------ Given entries
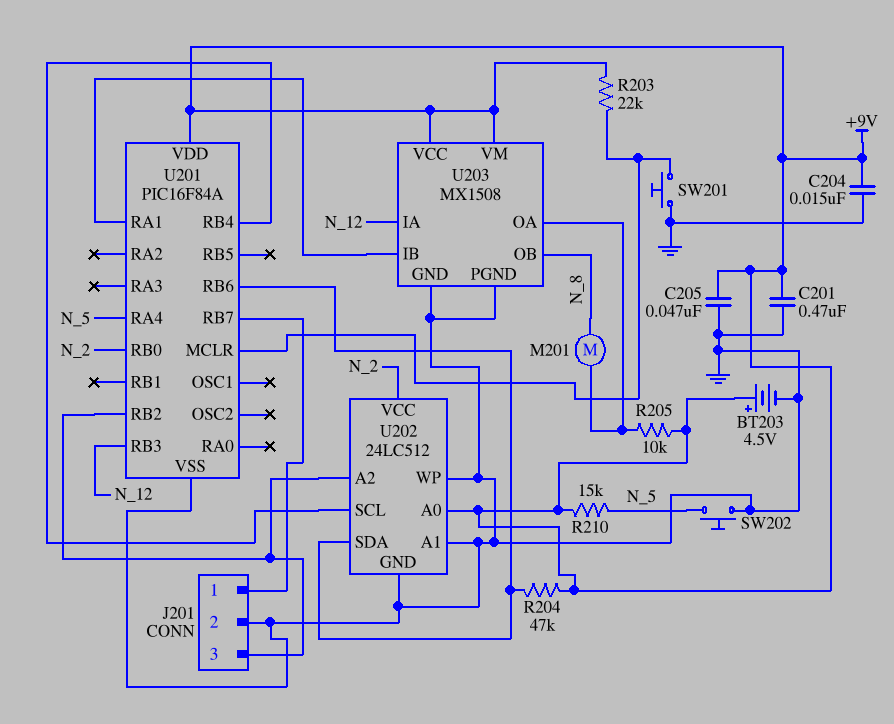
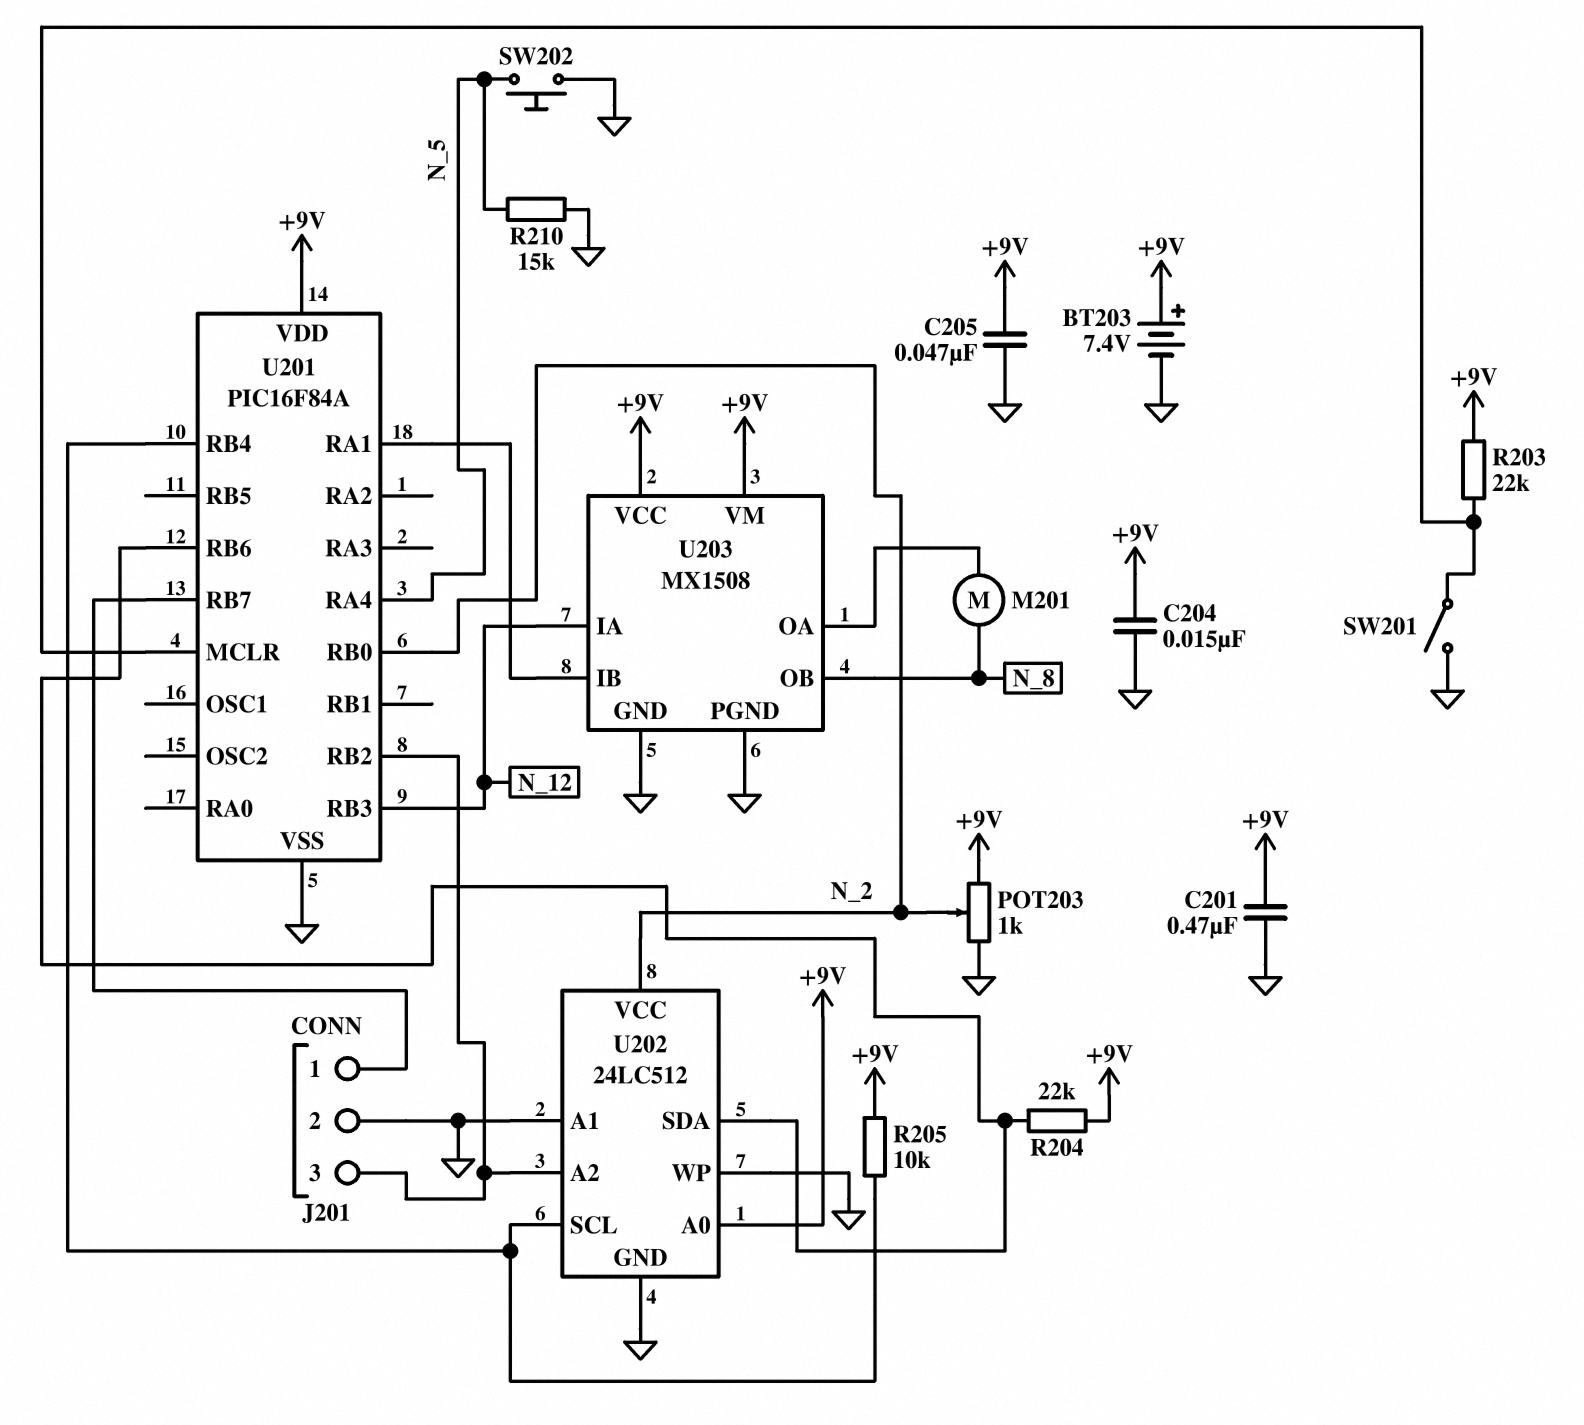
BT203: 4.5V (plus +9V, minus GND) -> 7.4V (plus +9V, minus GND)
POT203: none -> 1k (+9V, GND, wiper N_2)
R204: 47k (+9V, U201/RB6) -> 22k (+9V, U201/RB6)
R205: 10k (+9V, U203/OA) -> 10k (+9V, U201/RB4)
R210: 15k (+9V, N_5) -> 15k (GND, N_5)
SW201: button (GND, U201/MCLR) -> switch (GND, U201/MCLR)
------------
**Task directions**
Using the listing above, return exactly, and only, the lines from the one that contains "R210: 15k (+9V, N_5) -> 15k (GND, N_5)" through its last line, both included.

**Task response**
R210: 15k (+9V, N_5) -> 15k (GND, N_5)
SW201: button (GND, U201/MCLR) -> switch (GND, U201/MCLR)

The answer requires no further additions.